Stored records
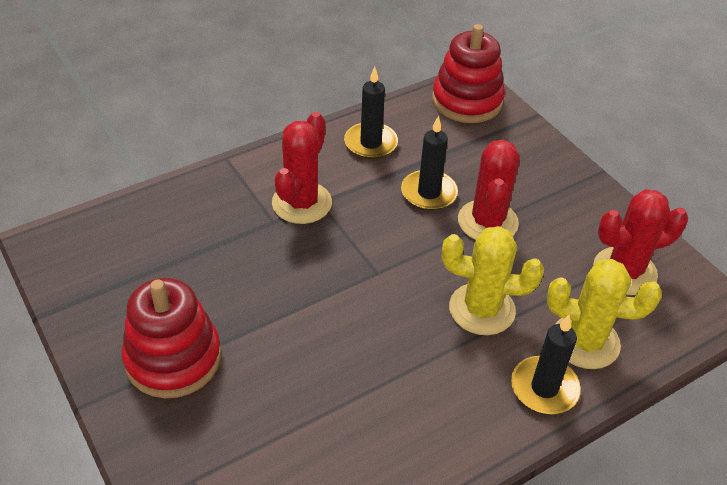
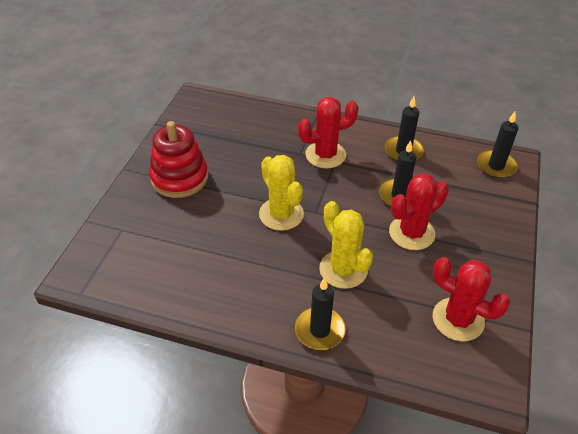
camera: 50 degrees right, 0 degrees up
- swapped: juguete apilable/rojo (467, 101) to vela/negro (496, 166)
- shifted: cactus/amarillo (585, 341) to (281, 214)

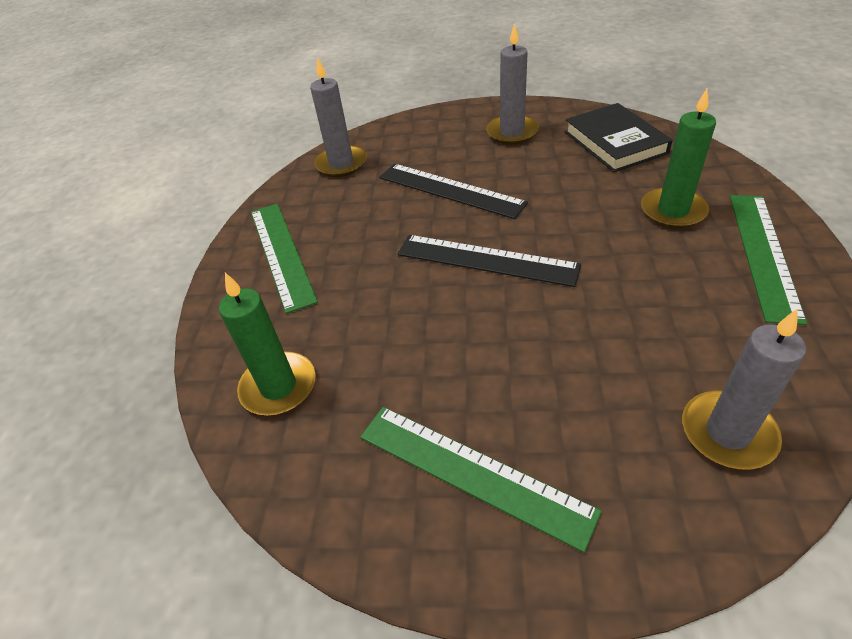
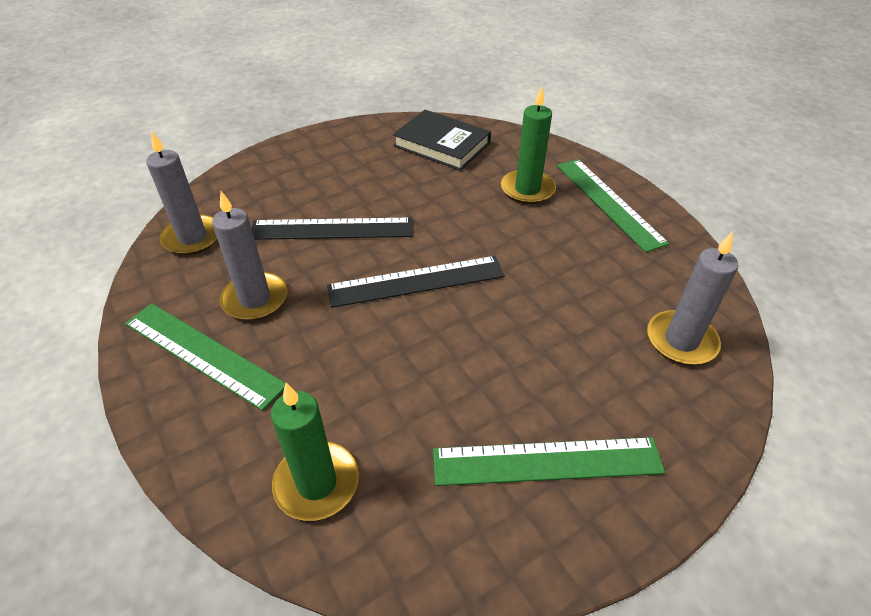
camera: 40 degrees left, 0 degrees up
- shifted: vela/gris (512, 132) to (255, 299)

__Task prompt__. Return the records exactly as they stand, and drop every picture.

__Answer to this task__.
camera: 50 degrees right, 0 degrees up
- swapped: juguete apilable/rojo (467, 101) to vela/negro (496, 166)
- shifted: cactus/amarillo (585, 341) to (281, 214)

camera: 40 degrees left, 0 degrees up
- shifted: vela/gris (512, 132) to (255, 299)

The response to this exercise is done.